» **WHAT YOU SHOULD DO**
Could you copy out all of the data below word for word, leaving out the pictures?

=== Begin Enclosure ===

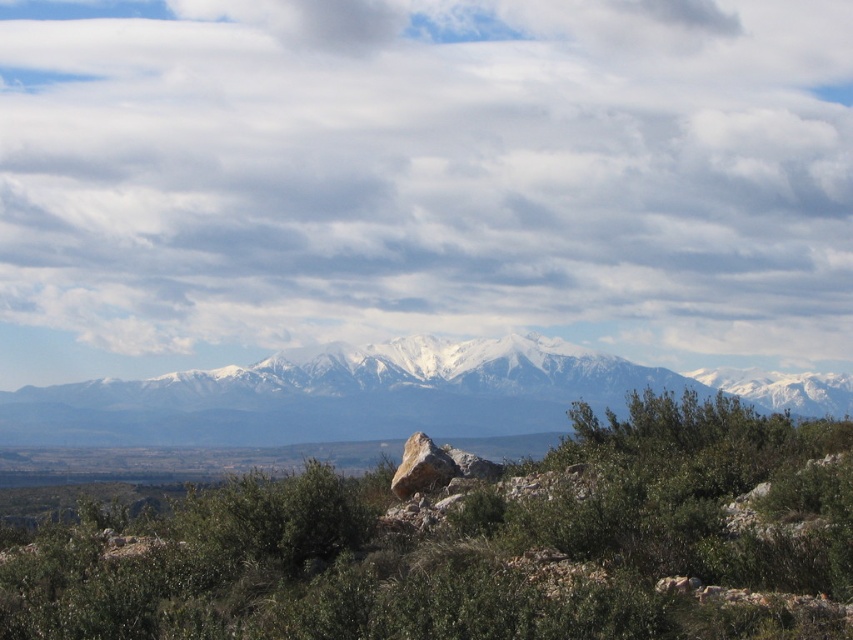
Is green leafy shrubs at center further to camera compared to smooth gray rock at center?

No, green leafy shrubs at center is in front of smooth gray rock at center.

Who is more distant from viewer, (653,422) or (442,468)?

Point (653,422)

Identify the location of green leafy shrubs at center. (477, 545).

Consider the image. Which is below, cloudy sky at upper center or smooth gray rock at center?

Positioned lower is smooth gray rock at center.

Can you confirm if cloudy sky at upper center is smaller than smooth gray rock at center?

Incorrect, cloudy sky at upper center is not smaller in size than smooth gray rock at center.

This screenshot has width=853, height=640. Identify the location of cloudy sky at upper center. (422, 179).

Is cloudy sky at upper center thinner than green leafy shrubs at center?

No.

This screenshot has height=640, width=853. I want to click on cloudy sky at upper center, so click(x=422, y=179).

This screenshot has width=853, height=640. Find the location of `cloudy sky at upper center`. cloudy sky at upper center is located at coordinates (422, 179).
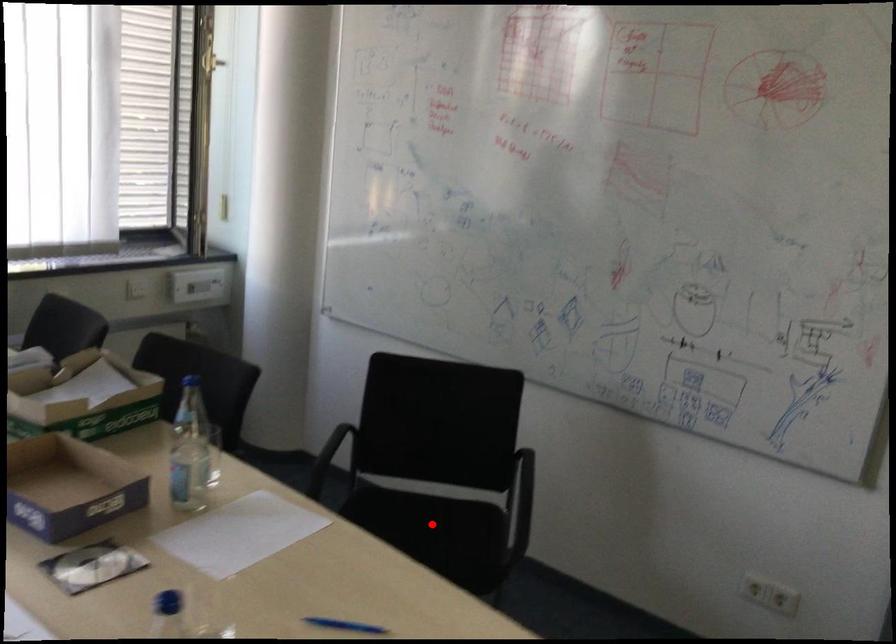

=== End Enclosure ===

» **WRITTEN SOLUTION**
Is green leafy shrubs at center further to camera compared to smooth gray rock at center?

No, green leafy shrubs at center is in front of smooth gray rock at center.

Who is more distant from viewer, (653,422) or (442,468)?

Point (653,422)

Identify the location of green leafy shrubs at center. (477, 545).

Consider the image. Which is below, cloudy sky at upper center or smooth gray rock at center?

Positioned lower is smooth gray rock at center.

Can you confirm if cloudy sky at upper center is smaller than smooth gray rock at center?

Incorrect, cloudy sky at upper center is not smaller in size than smooth gray rock at center.

This screenshot has width=853, height=640. Identify the location of cloudy sky at upper center. (422, 179).

Is cloudy sky at upper center thinner than green leafy shrubs at center?

No.

This screenshot has height=640, width=853. I want to click on cloudy sky at upper center, so click(x=422, y=179).

This screenshot has width=853, height=640. Find the location of `cloudy sky at upper center`. cloudy sky at upper center is located at coordinates (422, 179).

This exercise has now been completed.